DATA FOR THIS EXERCISE START

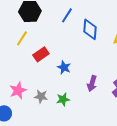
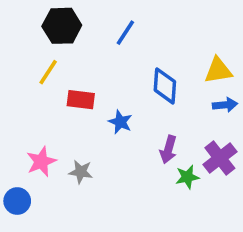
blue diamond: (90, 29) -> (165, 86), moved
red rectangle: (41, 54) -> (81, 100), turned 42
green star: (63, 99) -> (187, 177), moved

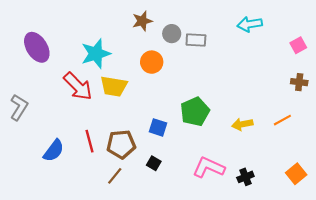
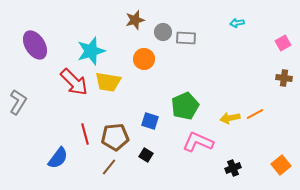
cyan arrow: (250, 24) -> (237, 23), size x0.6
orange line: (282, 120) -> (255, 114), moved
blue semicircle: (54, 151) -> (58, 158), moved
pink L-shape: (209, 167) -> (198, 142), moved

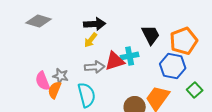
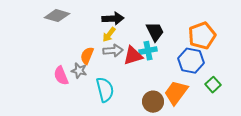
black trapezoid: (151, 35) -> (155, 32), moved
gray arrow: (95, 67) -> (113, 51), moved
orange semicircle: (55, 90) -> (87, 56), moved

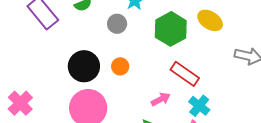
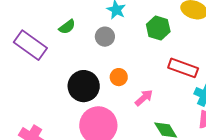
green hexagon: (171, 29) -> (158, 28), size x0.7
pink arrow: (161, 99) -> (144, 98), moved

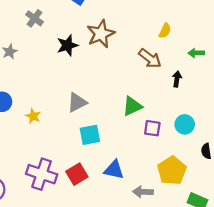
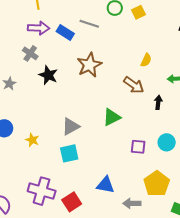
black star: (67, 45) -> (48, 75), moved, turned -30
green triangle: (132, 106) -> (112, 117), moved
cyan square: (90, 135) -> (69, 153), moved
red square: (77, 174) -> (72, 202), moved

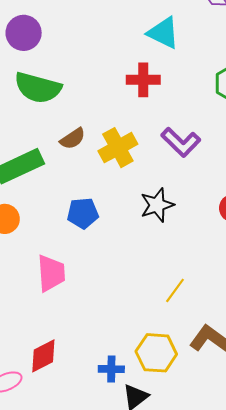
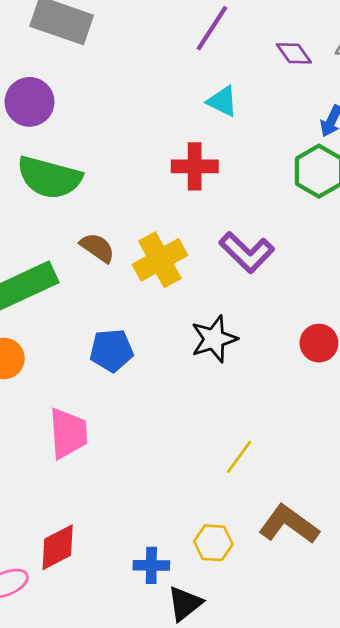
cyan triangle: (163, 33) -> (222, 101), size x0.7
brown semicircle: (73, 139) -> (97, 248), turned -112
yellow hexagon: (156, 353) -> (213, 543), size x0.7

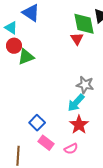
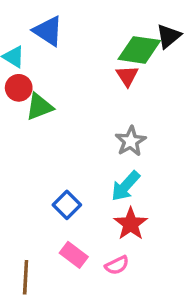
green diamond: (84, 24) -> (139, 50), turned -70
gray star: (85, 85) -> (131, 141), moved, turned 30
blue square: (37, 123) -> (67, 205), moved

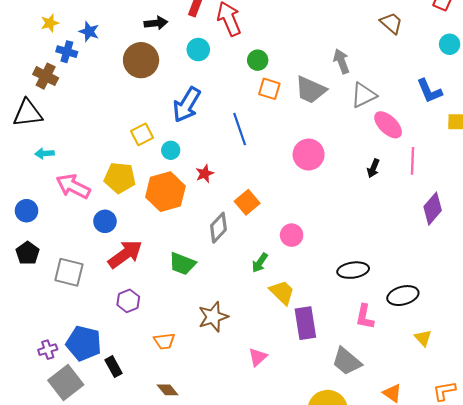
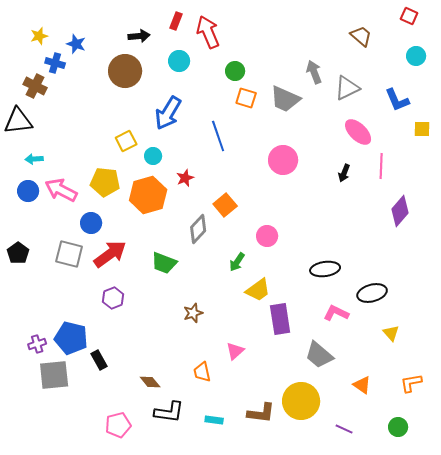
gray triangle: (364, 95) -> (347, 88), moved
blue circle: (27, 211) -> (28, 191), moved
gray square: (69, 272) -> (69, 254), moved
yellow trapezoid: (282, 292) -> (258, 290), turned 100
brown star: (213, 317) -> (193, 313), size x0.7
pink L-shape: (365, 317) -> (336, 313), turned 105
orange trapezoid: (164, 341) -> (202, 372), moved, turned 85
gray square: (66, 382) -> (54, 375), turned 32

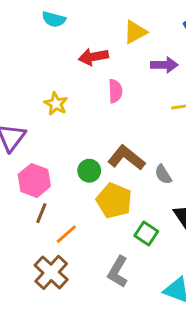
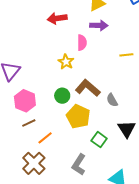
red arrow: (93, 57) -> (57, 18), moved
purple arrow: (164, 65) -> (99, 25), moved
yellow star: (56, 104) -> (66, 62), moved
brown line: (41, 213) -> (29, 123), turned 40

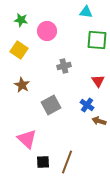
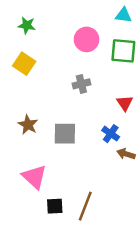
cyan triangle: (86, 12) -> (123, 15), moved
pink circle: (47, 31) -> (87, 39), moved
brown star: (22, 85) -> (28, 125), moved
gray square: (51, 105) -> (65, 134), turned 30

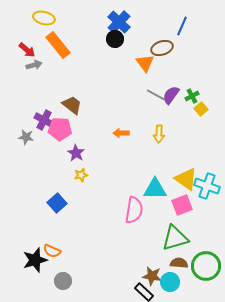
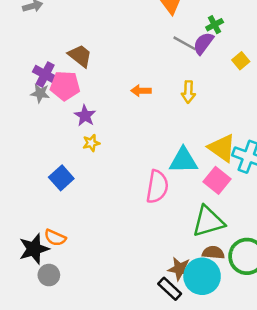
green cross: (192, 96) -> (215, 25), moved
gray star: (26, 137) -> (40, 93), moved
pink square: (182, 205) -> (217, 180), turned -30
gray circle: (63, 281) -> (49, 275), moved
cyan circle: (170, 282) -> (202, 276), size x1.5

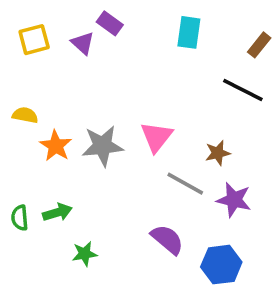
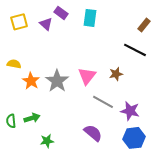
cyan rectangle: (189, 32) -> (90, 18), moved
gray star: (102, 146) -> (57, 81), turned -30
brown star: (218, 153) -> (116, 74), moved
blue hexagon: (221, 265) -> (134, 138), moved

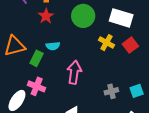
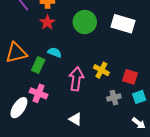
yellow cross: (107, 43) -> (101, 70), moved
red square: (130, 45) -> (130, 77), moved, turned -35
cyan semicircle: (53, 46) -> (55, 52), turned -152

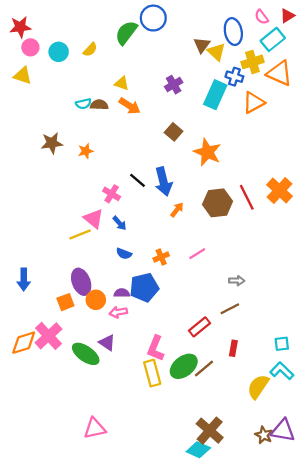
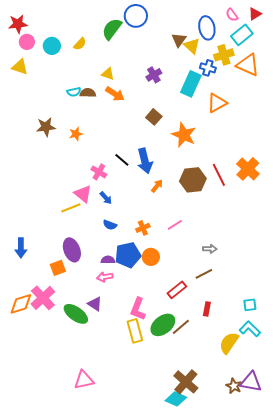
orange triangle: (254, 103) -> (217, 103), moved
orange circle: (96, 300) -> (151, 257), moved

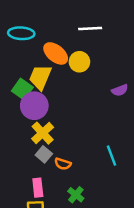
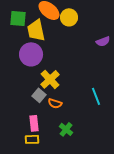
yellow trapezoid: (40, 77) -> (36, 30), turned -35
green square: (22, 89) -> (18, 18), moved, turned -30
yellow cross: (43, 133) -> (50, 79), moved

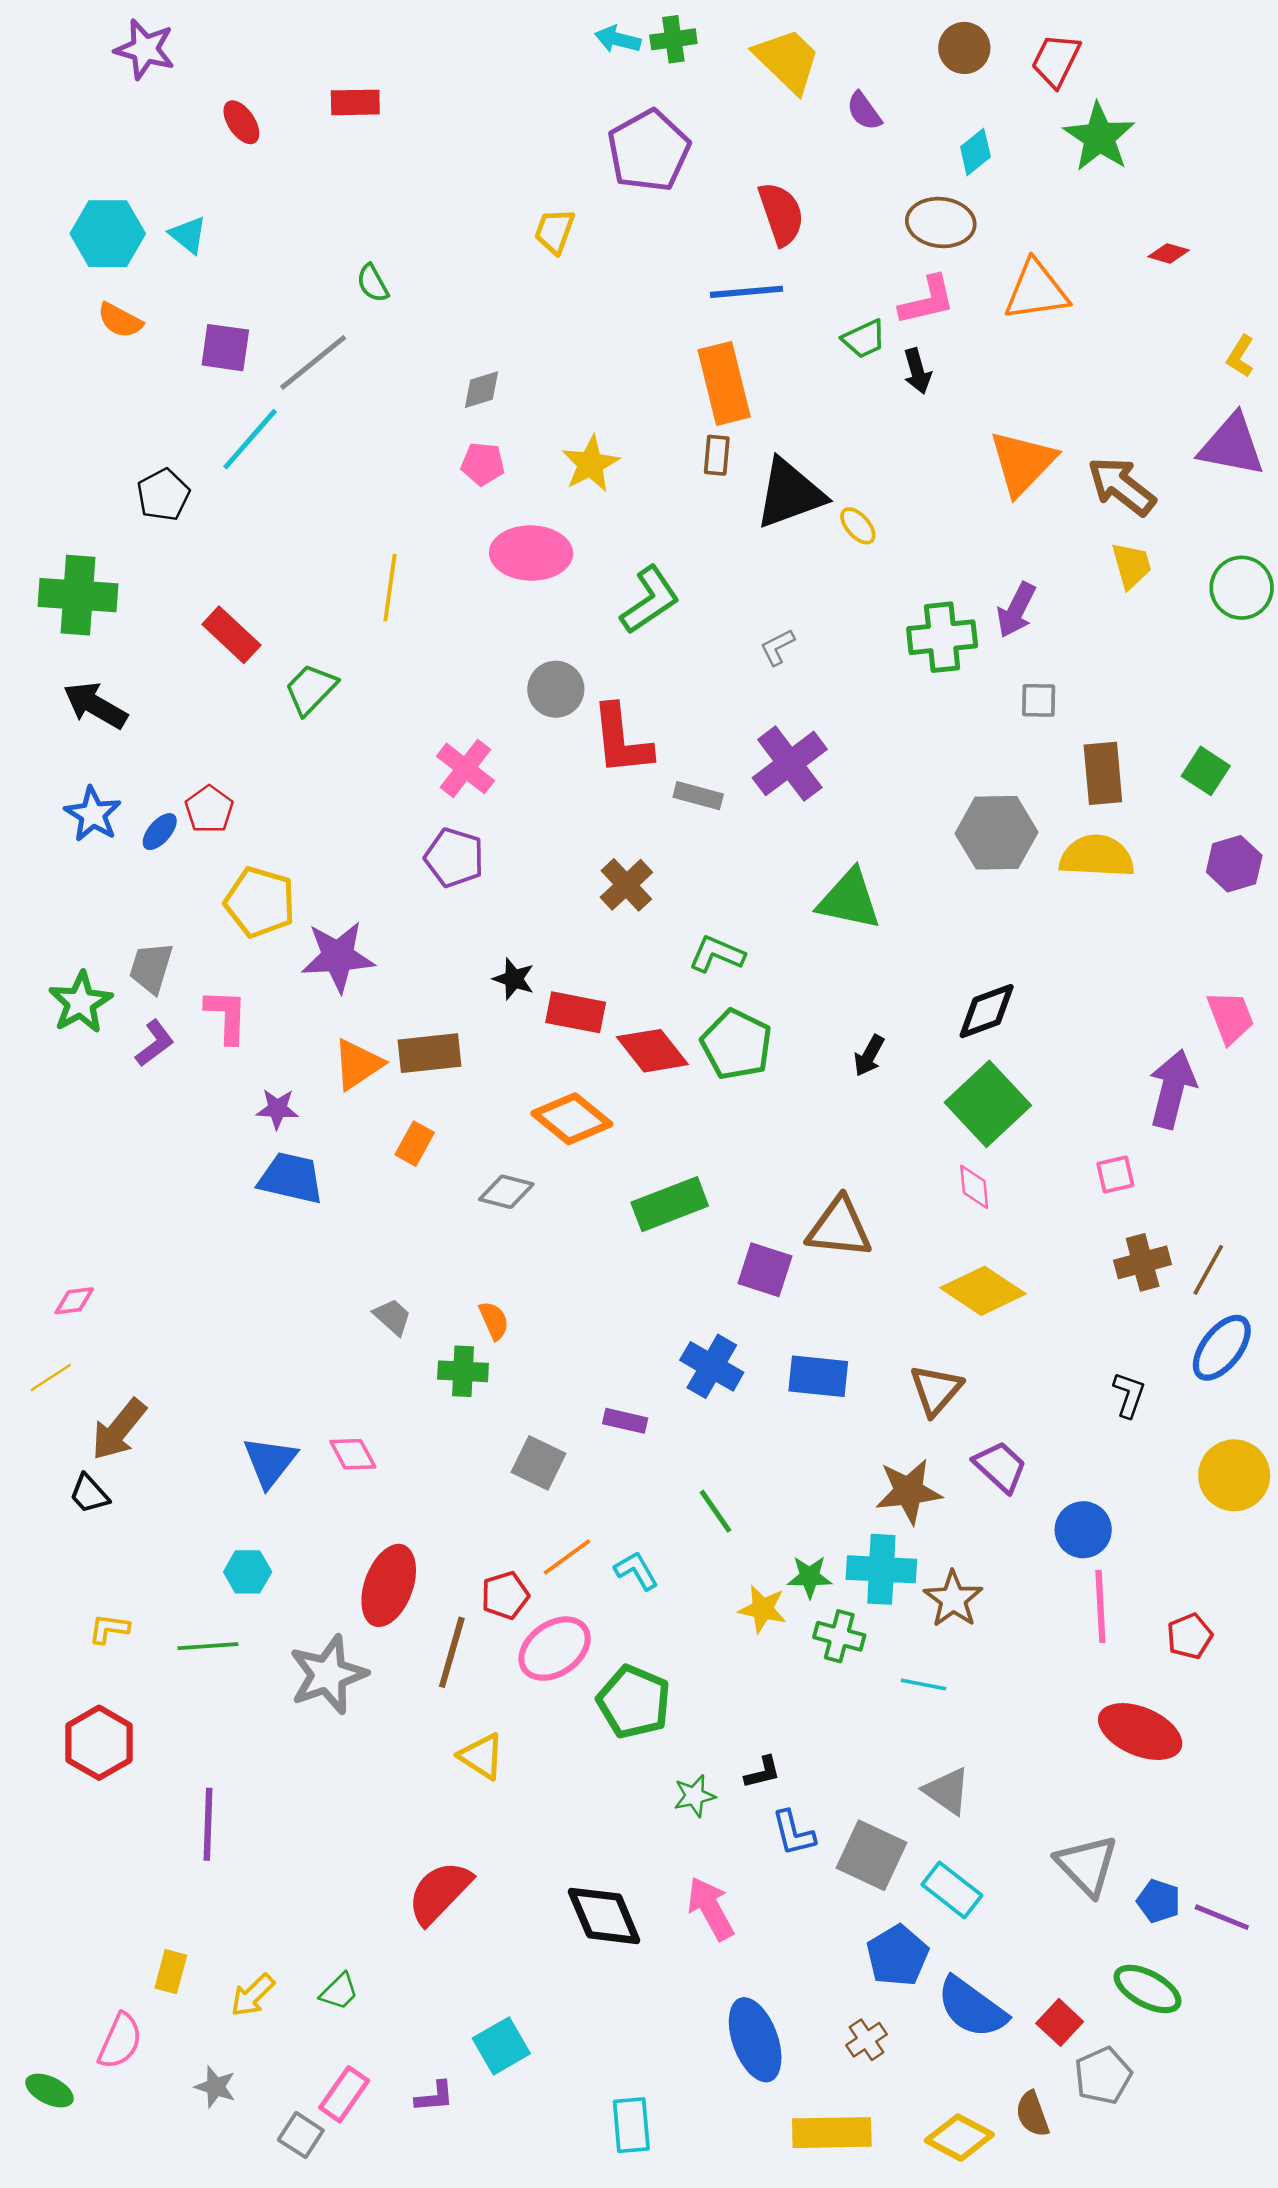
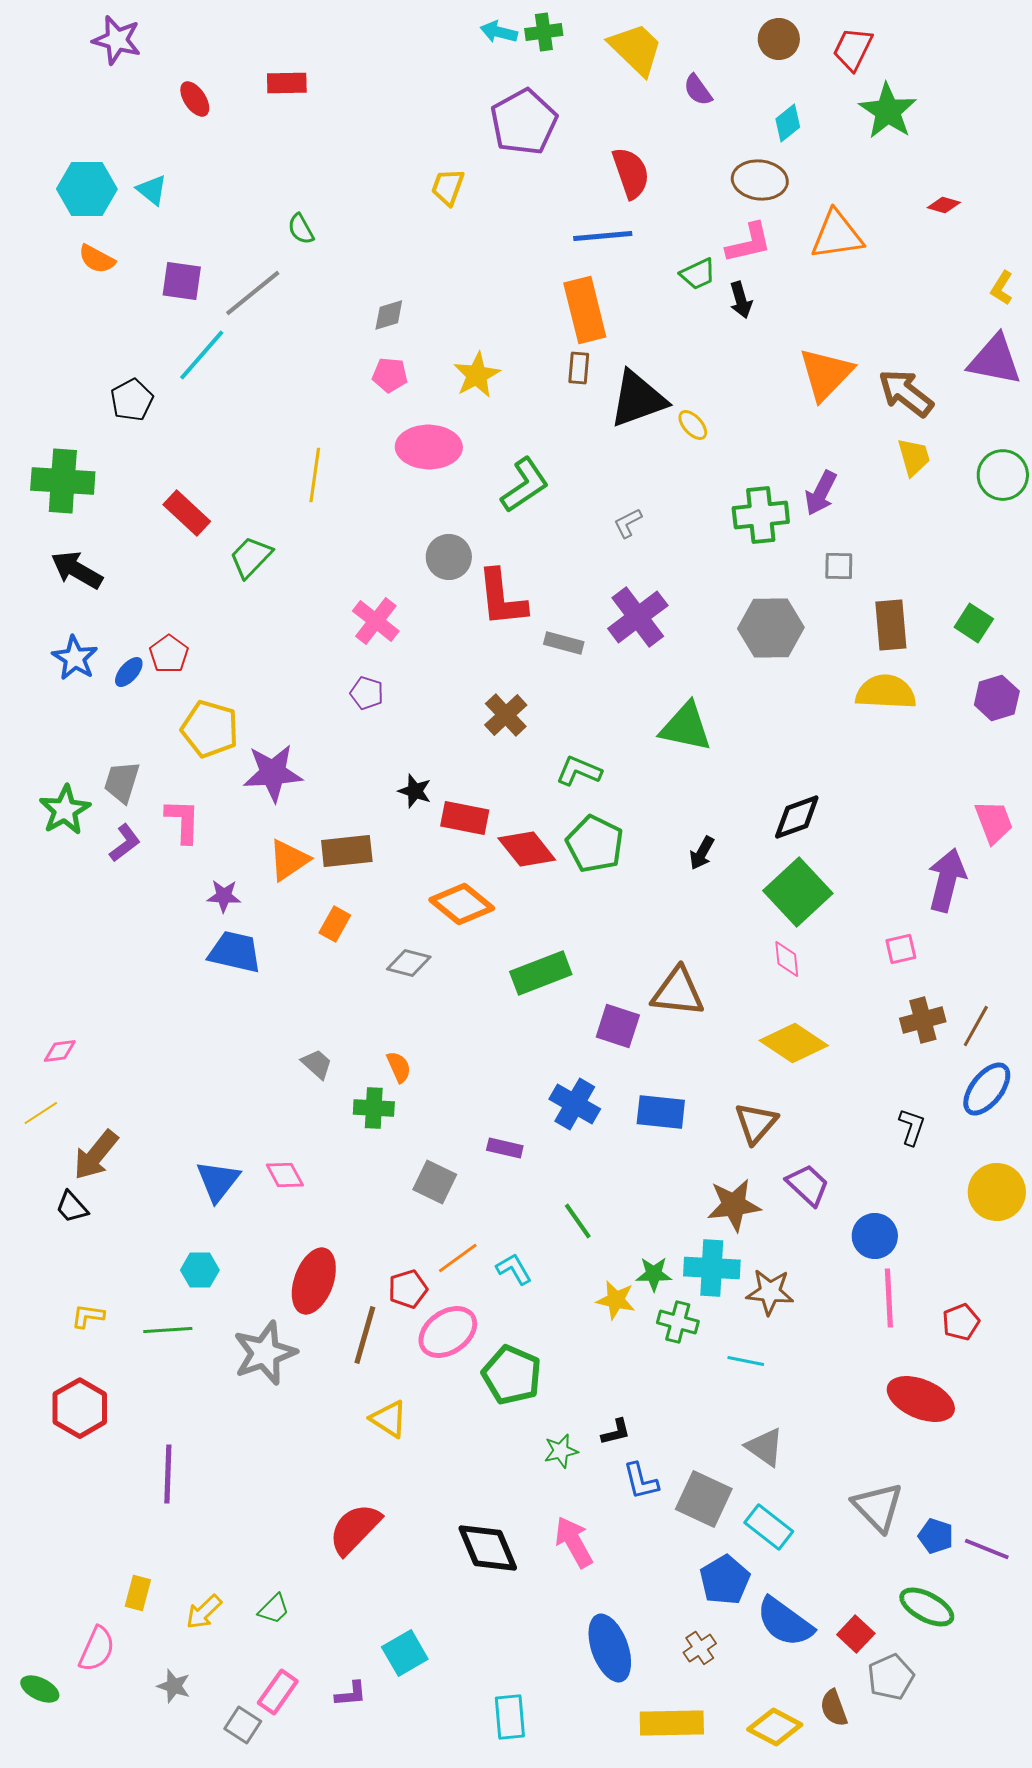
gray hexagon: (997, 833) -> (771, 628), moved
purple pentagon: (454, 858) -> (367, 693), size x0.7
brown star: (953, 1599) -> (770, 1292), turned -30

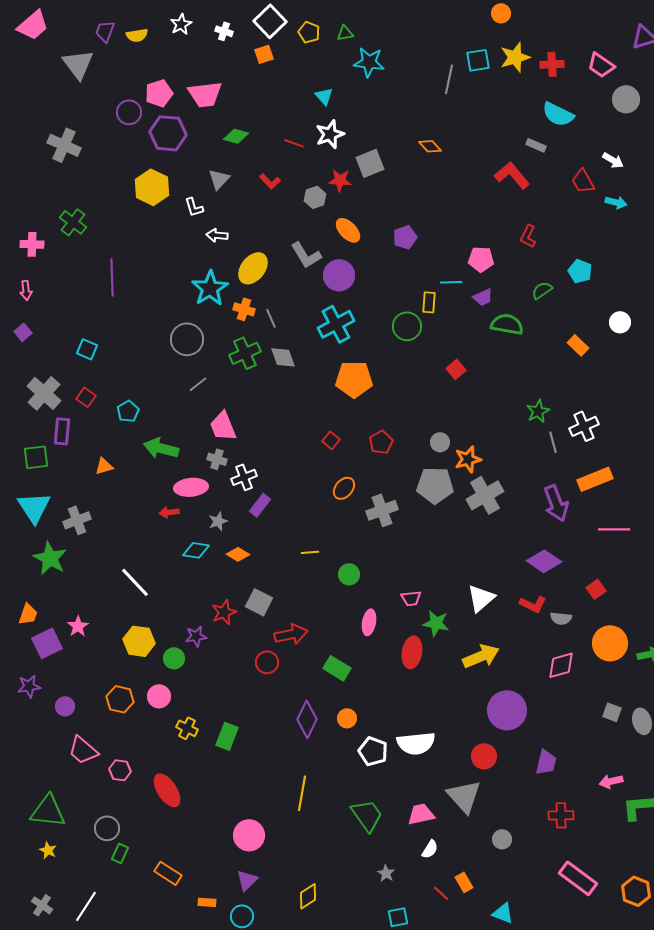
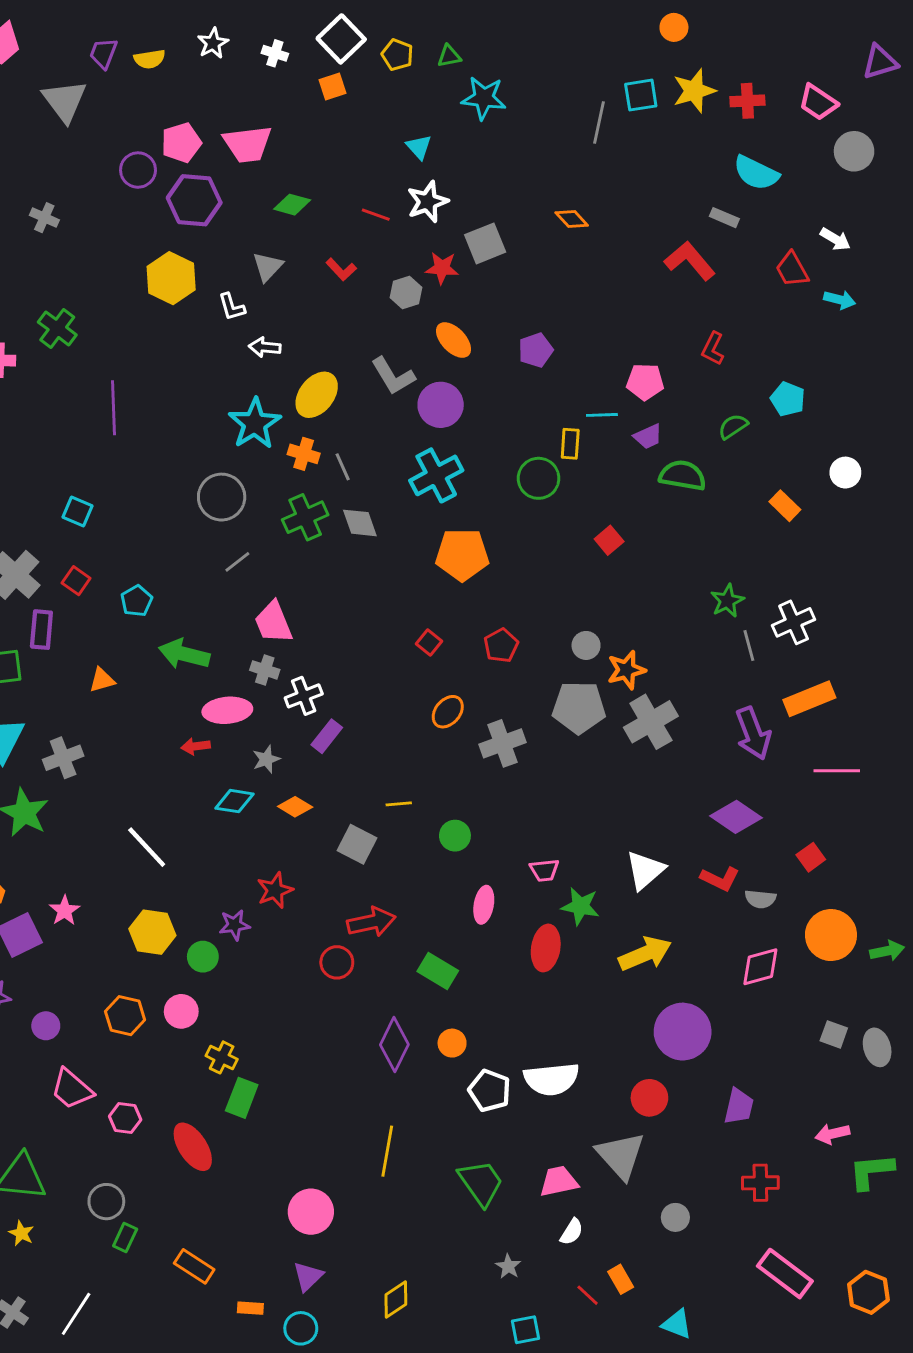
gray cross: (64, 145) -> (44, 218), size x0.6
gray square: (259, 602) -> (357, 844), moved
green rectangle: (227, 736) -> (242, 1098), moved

DATA FOR THIS EXERCISE END

ACTIVITY:
Please, without any pictures, print each entry exactly.

ANSWER:
blue diamond: (90, 29) -> (165, 86), moved
red rectangle: (41, 54) -> (81, 100), turned 42
green star: (63, 99) -> (187, 177), moved

cyan arrow: (250, 24) -> (237, 23), size x0.6
orange line: (282, 120) -> (255, 114), moved
blue semicircle: (54, 151) -> (58, 158), moved
pink L-shape: (209, 167) -> (198, 142), moved

black trapezoid: (151, 35) -> (155, 32), moved
gray arrow: (95, 67) -> (113, 51), moved
orange semicircle: (55, 90) -> (87, 56), moved

green hexagon: (171, 29) -> (158, 28), size x0.7
pink arrow: (161, 99) -> (144, 98), moved

black star: (67, 45) -> (48, 75), moved, turned -30
green triangle: (132, 106) -> (112, 117), moved
cyan square: (90, 135) -> (69, 153), moved
red square: (77, 174) -> (72, 202), moved

cyan triangle: (163, 33) -> (222, 101), size x0.7
brown semicircle: (73, 139) -> (97, 248), turned -112
yellow hexagon: (156, 353) -> (213, 543), size x0.7

green diamond: (84, 24) -> (139, 50), turned -70
gray star: (85, 85) -> (131, 141), moved, turned 30
blue square: (37, 123) -> (67, 205), moved

gray triangle: (364, 95) -> (347, 88), moved
blue circle: (27, 211) -> (28, 191), moved
gray square: (69, 272) -> (69, 254), moved
yellow trapezoid: (282, 292) -> (258, 290), turned 100
brown star: (213, 317) -> (193, 313), size x0.7
pink L-shape: (365, 317) -> (336, 313), turned 105
orange trapezoid: (164, 341) -> (202, 372), moved, turned 85
gray square: (66, 382) -> (54, 375), turned 32

red arrow: (93, 57) -> (57, 18), moved
purple arrow: (164, 65) -> (99, 25), moved
yellow star: (56, 104) -> (66, 62), moved
brown line: (41, 213) -> (29, 123), turned 40

cyan triangle: (86, 12) -> (123, 15), moved
pink circle: (47, 31) -> (87, 39), moved
brown star: (22, 85) -> (28, 125), moved
gray square: (51, 105) -> (65, 134), turned 30

green cross: (192, 96) -> (215, 25), moved
gray star: (26, 137) -> (40, 93), moved
pink square: (182, 205) -> (217, 180), turned -30
gray circle: (63, 281) -> (49, 275), moved
cyan circle: (170, 282) -> (202, 276), size x1.5

cyan rectangle: (189, 32) -> (90, 18), moved
gray star: (102, 146) -> (57, 81), turned -30
brown star: (218, 153) -> (116, 74), moved
blue hexagon: (221, 265) -> (134, 138), moved

yellow cross: (107, 43) -> (101, 70), moved
red square: (130, 45) -> (130, 77), moved, turned -35
cyan semicircle: (53, 46) -> (55, 52), turned -152

orange triangle: (254, 103) -> (217, 103), moved
orange circle: (96, 300) -> (151, 257), moved

yellow trapezoid: (40, 77) -> (36, 30), turned -35
green square: (22, 89) -> (18, 18), moved, turned -30
yellow cross: (43, 133) -> (50, 79), moved

gray hexagon: (997, 833) -> (771, 628), moved
purple pentagon: (454, 858) -> (367, 693), size x0.7
brown star: (953, 1599) -> (770, 1292), turned -30

gray cross: (64, 145) -> (44, 218), size x0.6
gray square: (259, 602) -> (357, 844), moved
green rectangle: (227, 736) -> (242, 1098), moved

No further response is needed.